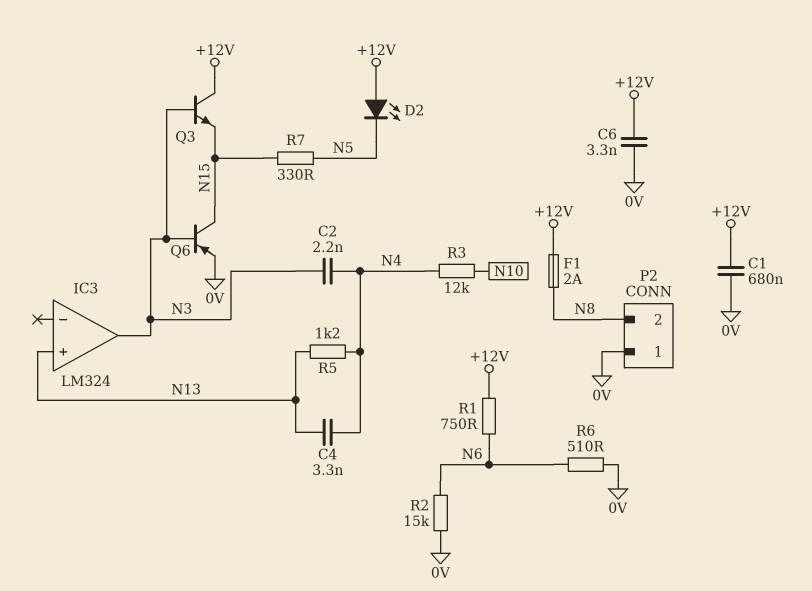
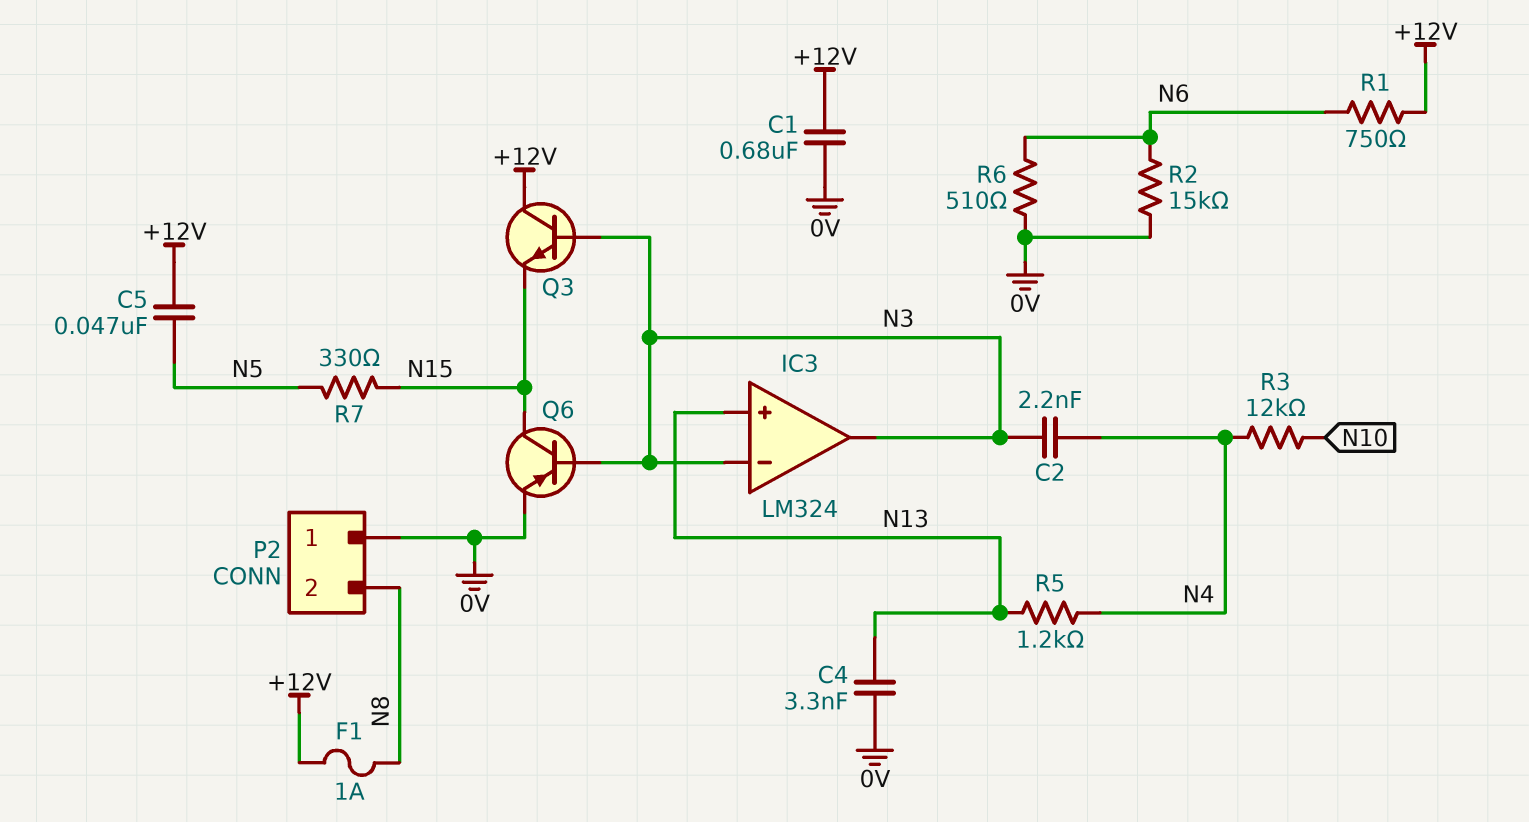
C4: 3.3nF (N4, N13) -> 3.3nF (0V, N13)
C5: none -> 47nF (+12V, N5)
C6: 3.3nF (+12V, 0V) -> none
D2: LED (A +12V, K N5) -> none
F1: 2A (+12V, N8) -> 1A (+12V, N8)
IC3 pin in-: none -> N3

_ _ _ _ _

# Assignment
The lines sought are those in the data above that include the string "none"; copy each one.

# Exercise result
C5: none -> 47nF (+12V, N5)
C6: 3.3nF (+12V, 0V) -> none
D2: LED (A +12V, K N5) -> none
IC3 pin in-: none -> N3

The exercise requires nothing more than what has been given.